**Task brief**. Copy out only the lines from the line with "Hobart: 6:03 -> 6:33" up to and including the line with "Belgrade: 23:00 -> 11:00", changing "none" to "blank" and leaving everything else as it stands.

**Input data**.
-----

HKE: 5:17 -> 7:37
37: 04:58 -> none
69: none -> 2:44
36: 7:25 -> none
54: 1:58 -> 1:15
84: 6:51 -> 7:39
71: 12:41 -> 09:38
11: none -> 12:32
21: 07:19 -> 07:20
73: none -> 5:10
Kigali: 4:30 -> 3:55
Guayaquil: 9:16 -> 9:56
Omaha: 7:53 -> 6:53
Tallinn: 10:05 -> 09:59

-----

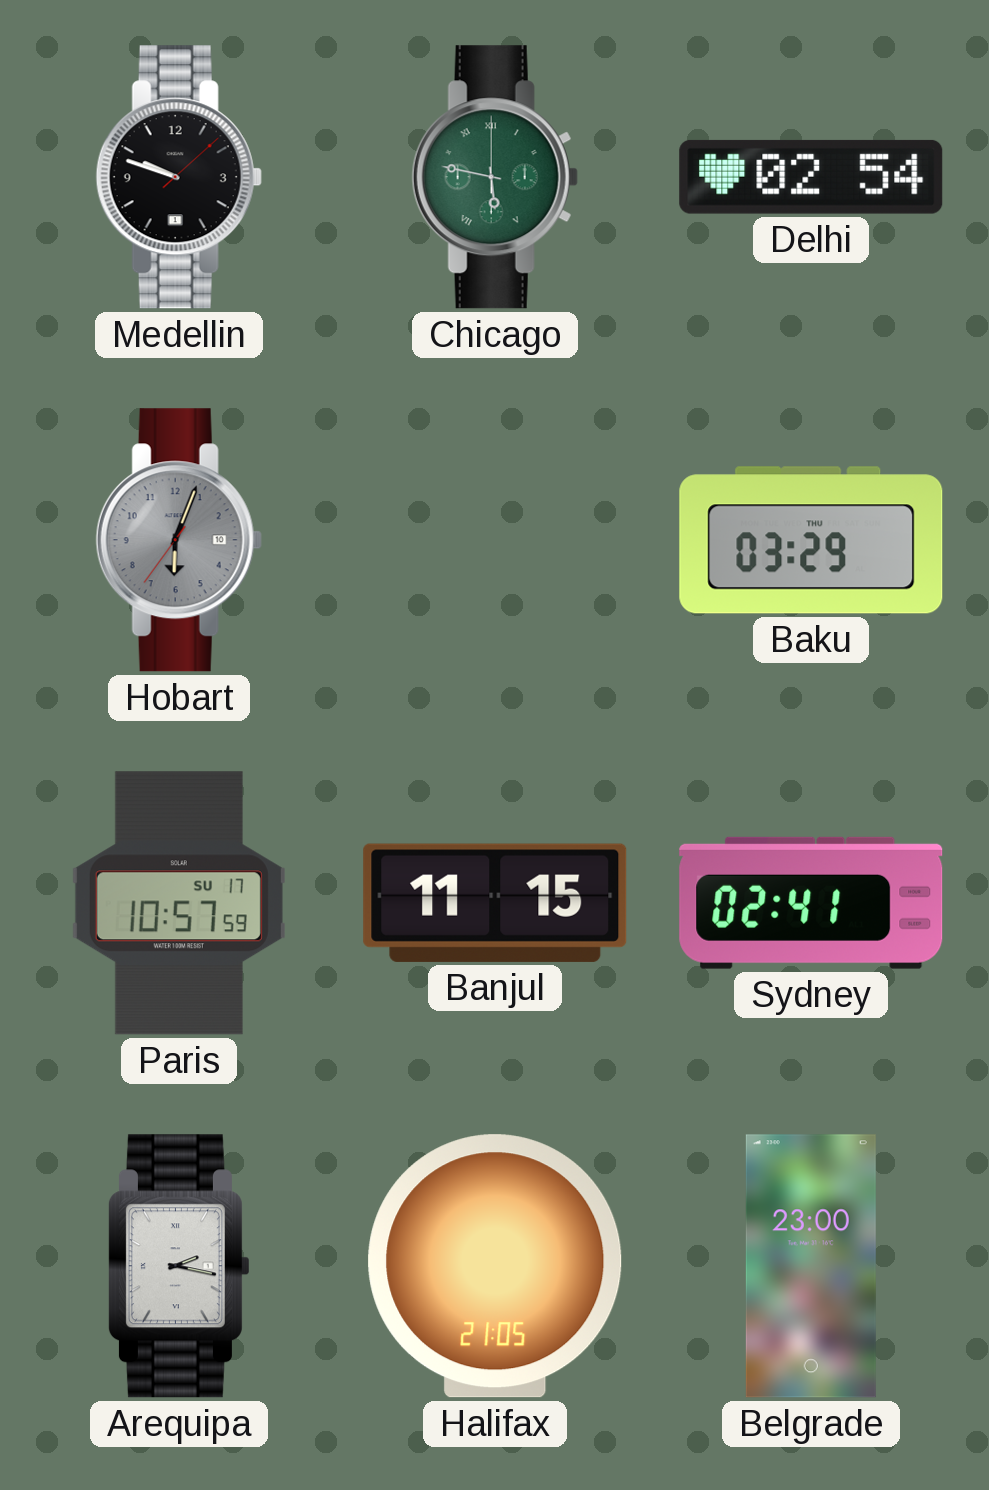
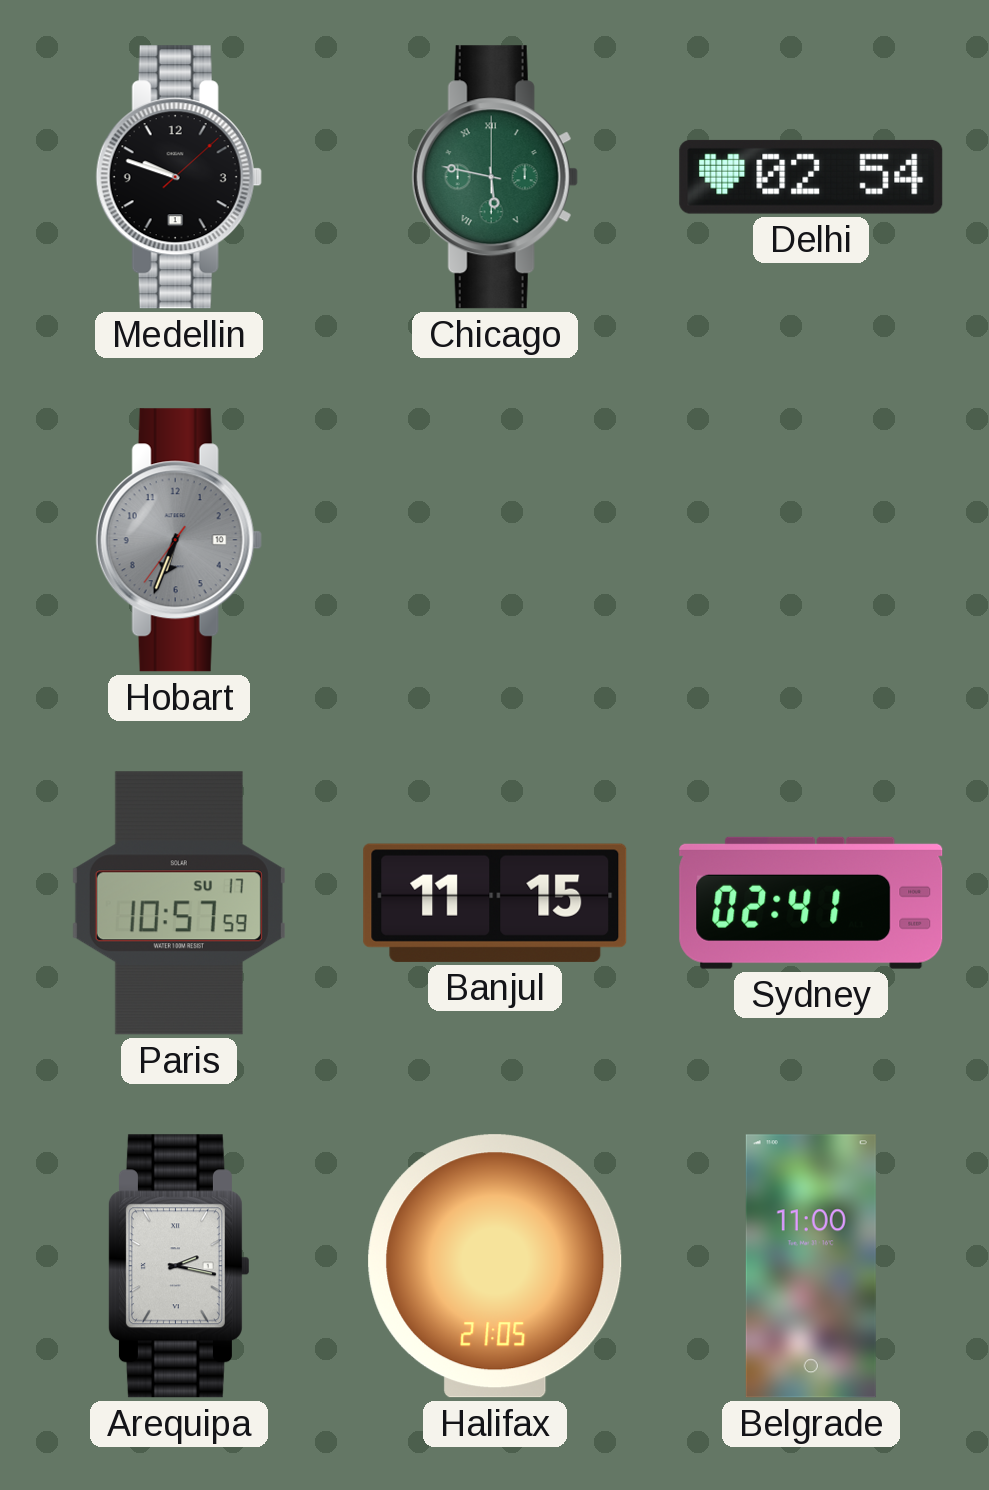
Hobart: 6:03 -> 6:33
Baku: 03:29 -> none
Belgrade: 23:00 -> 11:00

-----

**Correct response**.
Hobart: 6:03 -> 6:33
Baku: 03:29 -> blank
Belgrade: 23:00 -> 11:00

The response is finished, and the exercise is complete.